▸ **EXERCISE DETAILS**
Reproduce exactly, from the data that follows, the line with "grey bowl [262,265,353,338]", the line with "purple screwdriver [689,155,716,224]", and every line that lies between them.

▸ **ENTRIES SHOWN**
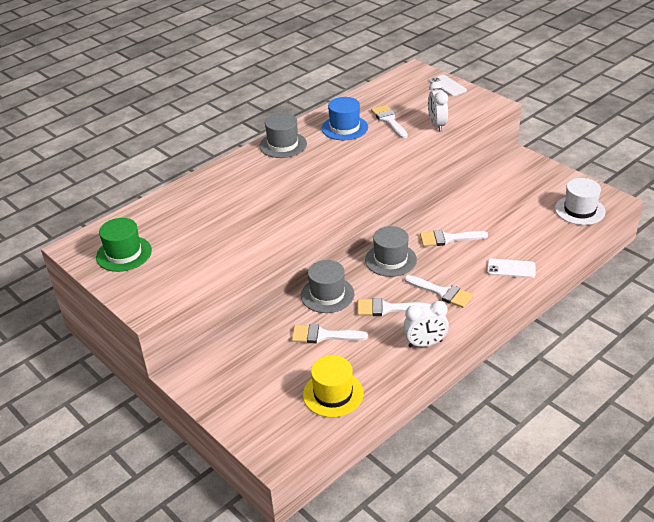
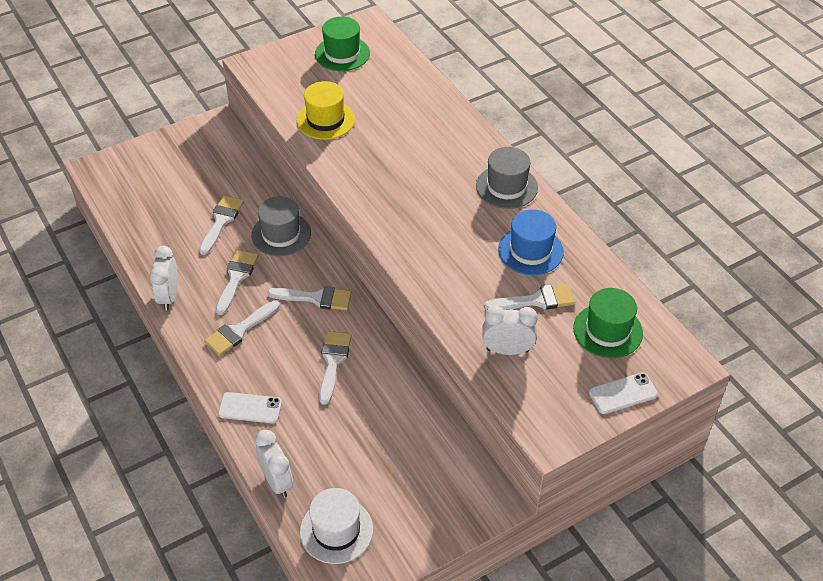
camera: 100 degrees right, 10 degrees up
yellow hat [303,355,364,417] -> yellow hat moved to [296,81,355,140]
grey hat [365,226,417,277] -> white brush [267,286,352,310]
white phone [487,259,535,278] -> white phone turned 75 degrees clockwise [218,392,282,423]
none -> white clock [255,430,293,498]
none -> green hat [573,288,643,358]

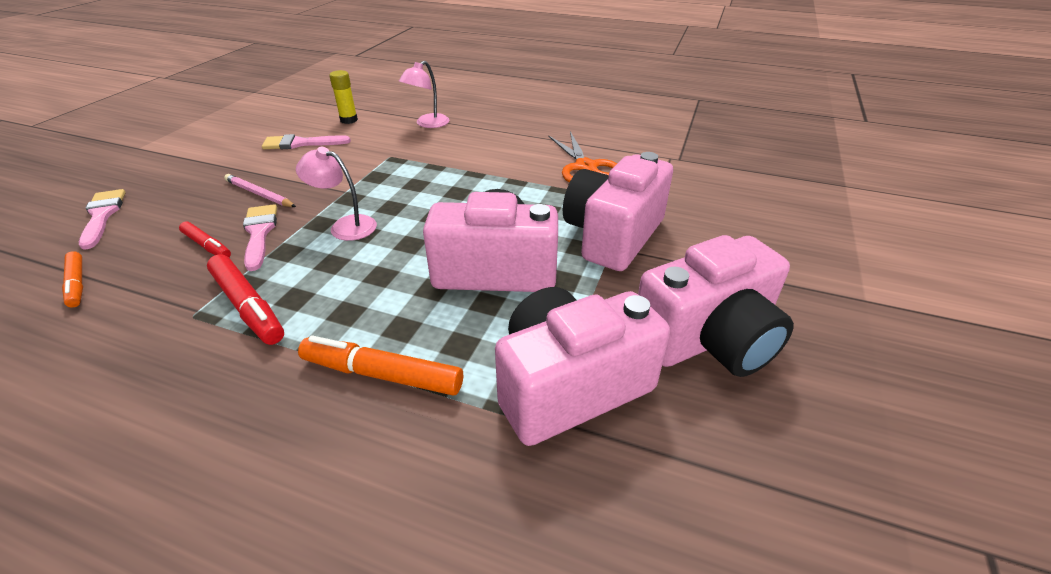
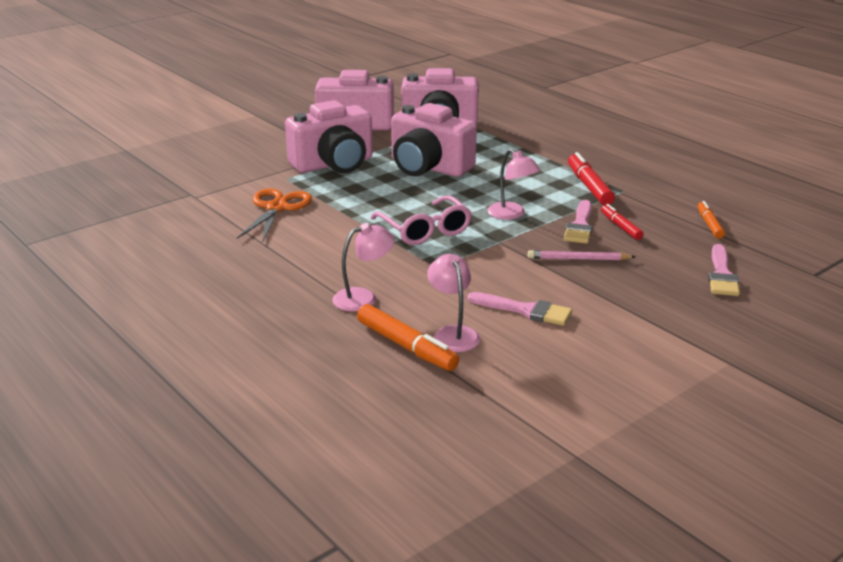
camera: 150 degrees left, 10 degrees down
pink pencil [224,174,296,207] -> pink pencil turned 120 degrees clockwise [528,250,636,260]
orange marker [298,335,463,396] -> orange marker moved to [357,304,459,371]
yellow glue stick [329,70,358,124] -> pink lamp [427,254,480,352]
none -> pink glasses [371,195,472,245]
* * *
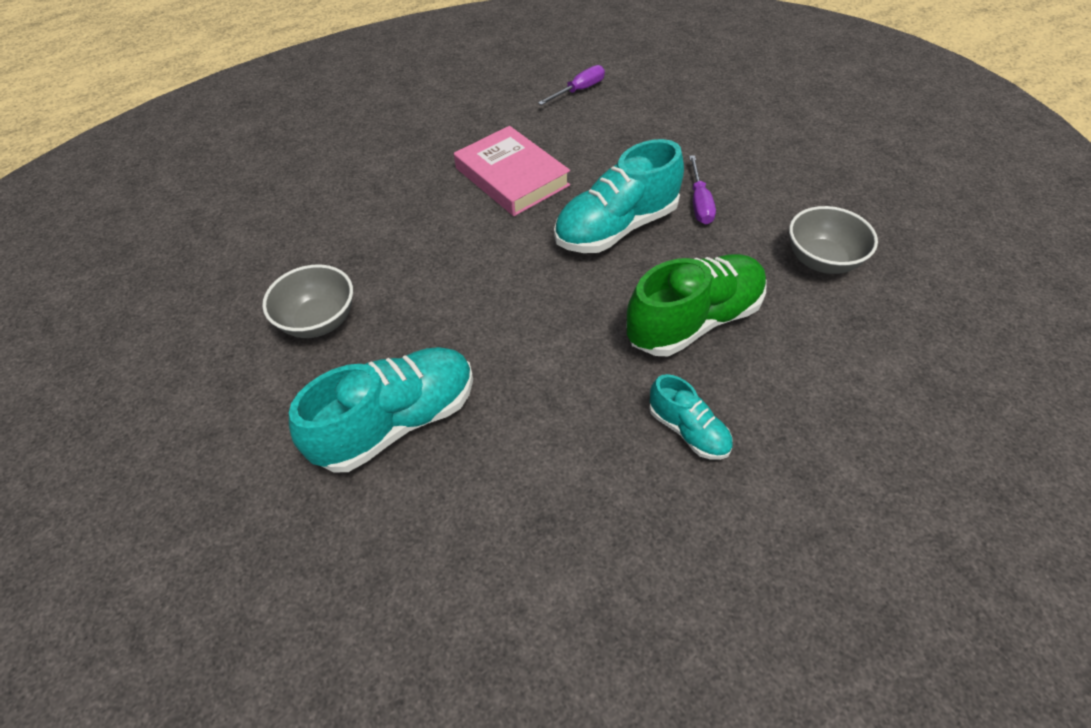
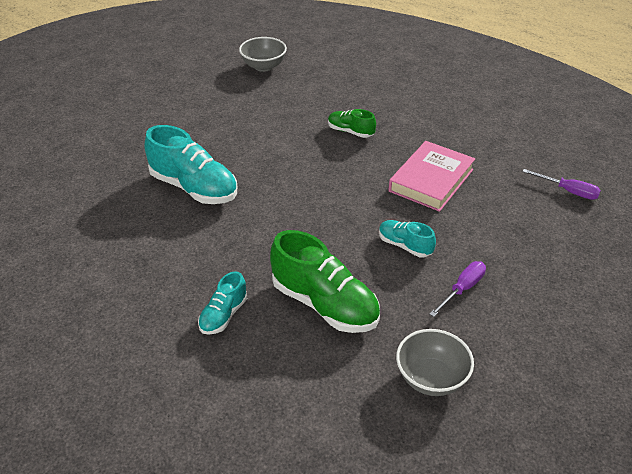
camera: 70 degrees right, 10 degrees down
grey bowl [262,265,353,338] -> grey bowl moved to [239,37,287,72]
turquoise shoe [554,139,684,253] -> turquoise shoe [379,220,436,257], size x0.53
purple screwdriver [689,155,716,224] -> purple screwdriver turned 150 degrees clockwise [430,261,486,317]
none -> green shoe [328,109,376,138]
--
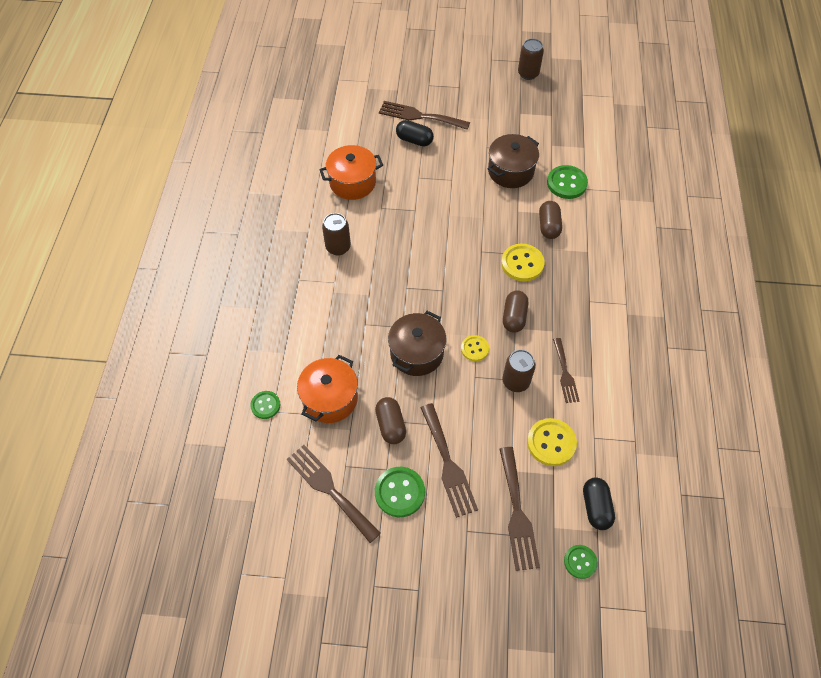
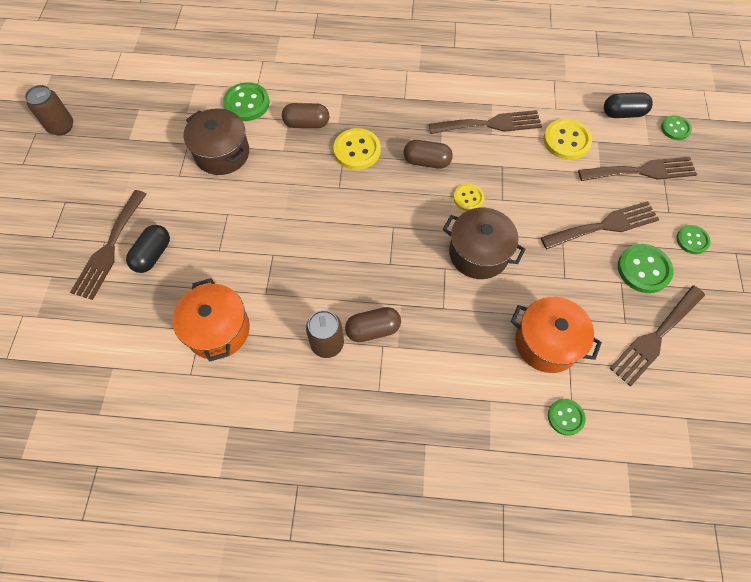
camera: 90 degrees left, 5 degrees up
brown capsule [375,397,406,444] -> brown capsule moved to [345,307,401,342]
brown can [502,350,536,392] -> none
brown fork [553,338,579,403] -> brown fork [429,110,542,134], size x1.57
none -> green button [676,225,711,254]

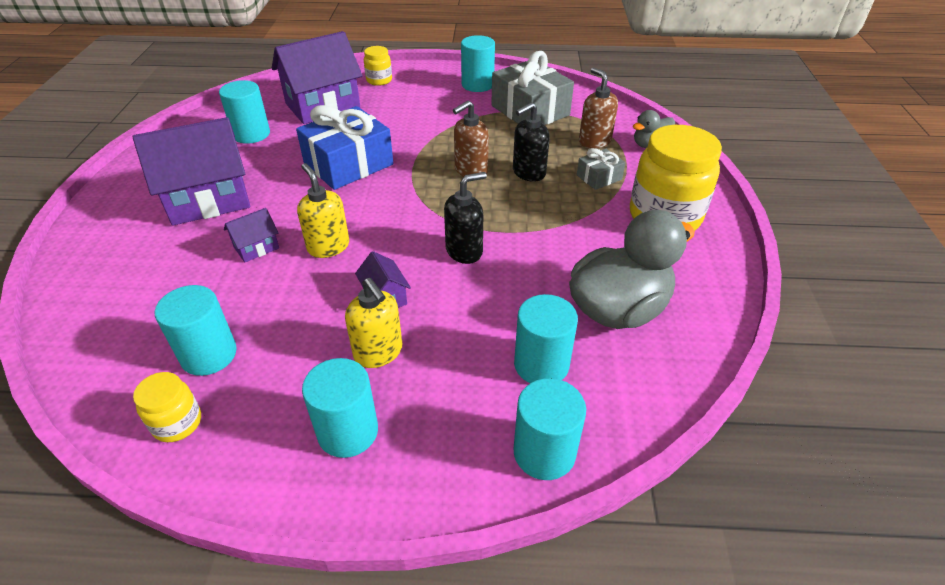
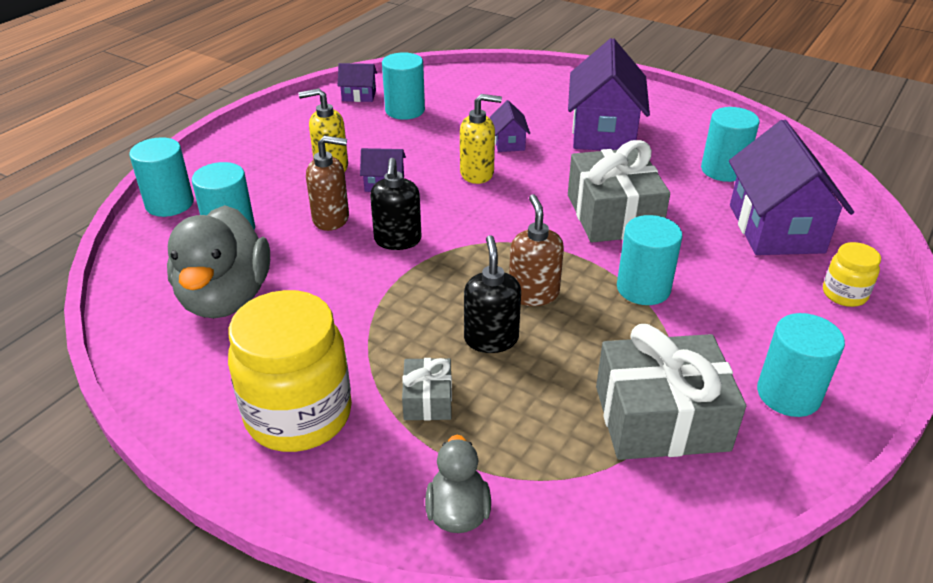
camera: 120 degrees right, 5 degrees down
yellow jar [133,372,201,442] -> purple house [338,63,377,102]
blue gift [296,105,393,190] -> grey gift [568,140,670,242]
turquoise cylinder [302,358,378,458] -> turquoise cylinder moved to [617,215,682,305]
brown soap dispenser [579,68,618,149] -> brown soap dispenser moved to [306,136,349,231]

▸ **RESULT FOR THIS EXERCISE**
grey bowl [262,265,353,338] -> grey bowl moved to [239,37,287,72]
turquoise shoe [554,139,684,253] -> turquoise shoe [379,220,436,257], size x0.53
purple screwdriver [689,155,716,224] -> purple screwdriver turned 150 degrees clockwise [430,261,486,317]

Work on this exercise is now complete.